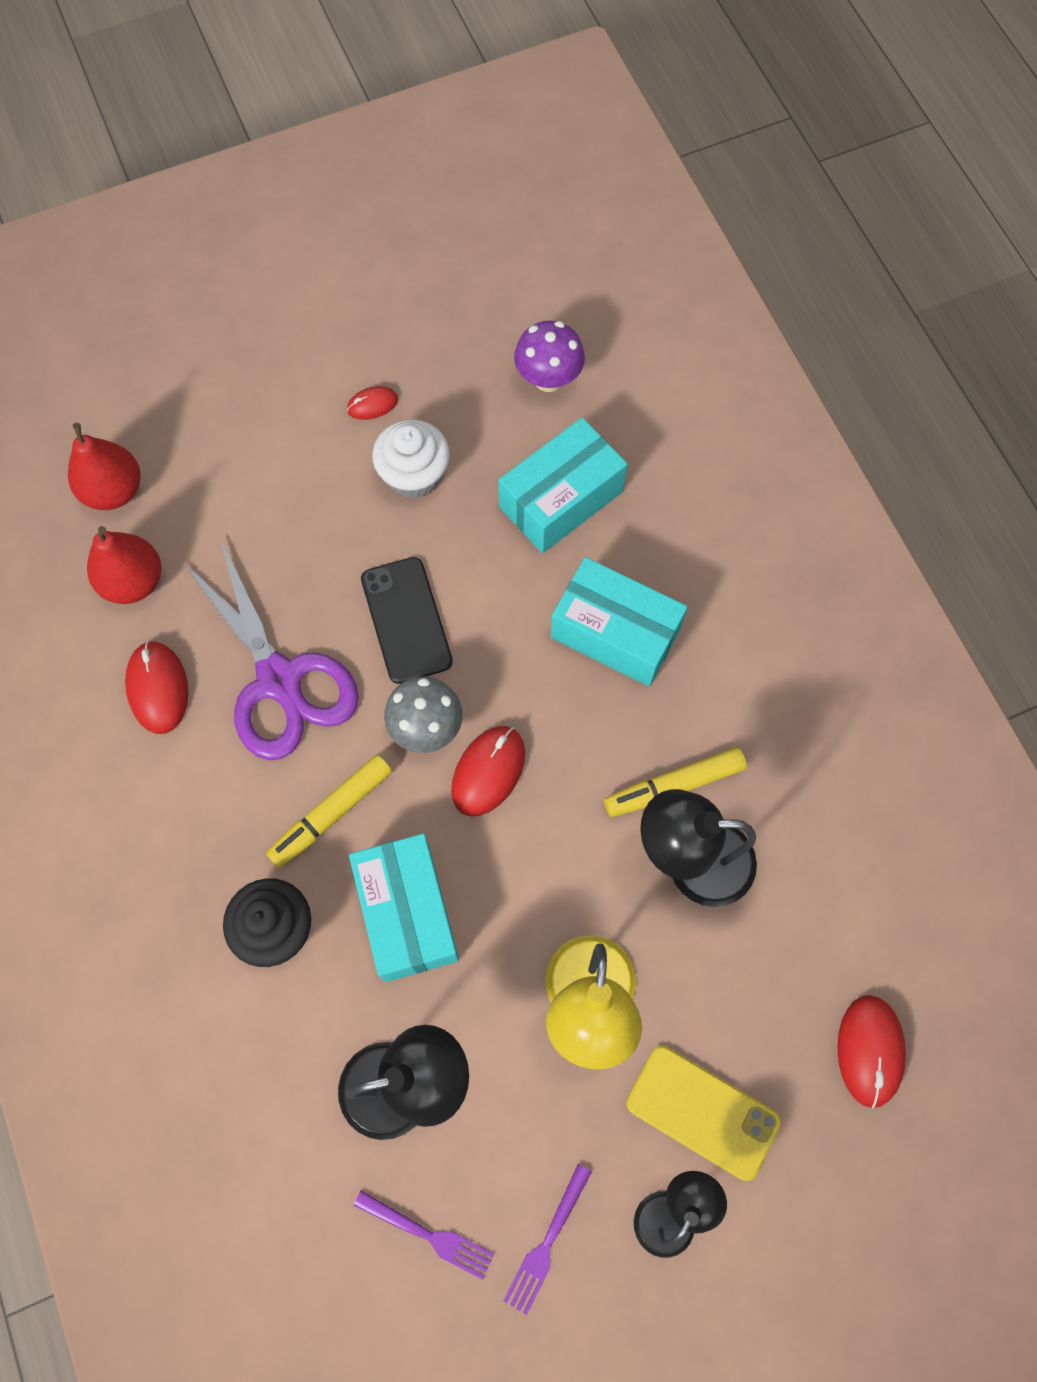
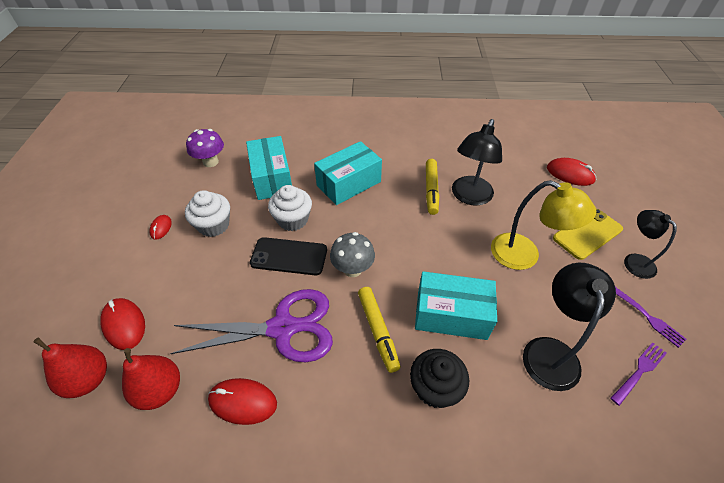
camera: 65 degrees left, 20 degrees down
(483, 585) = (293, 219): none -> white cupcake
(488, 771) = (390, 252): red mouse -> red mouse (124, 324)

- _REQUIRED ACTION_:
Return all the material exactly, skipping pictures.

- _ANSWER TO THE PROBLEM_:
camera: 65 degrees left, 20 degrees down
(483, 585) = (293, 219): none -> white cupcake
(488, 771) = (390, 252): red mouse -> red mouse (124, 324)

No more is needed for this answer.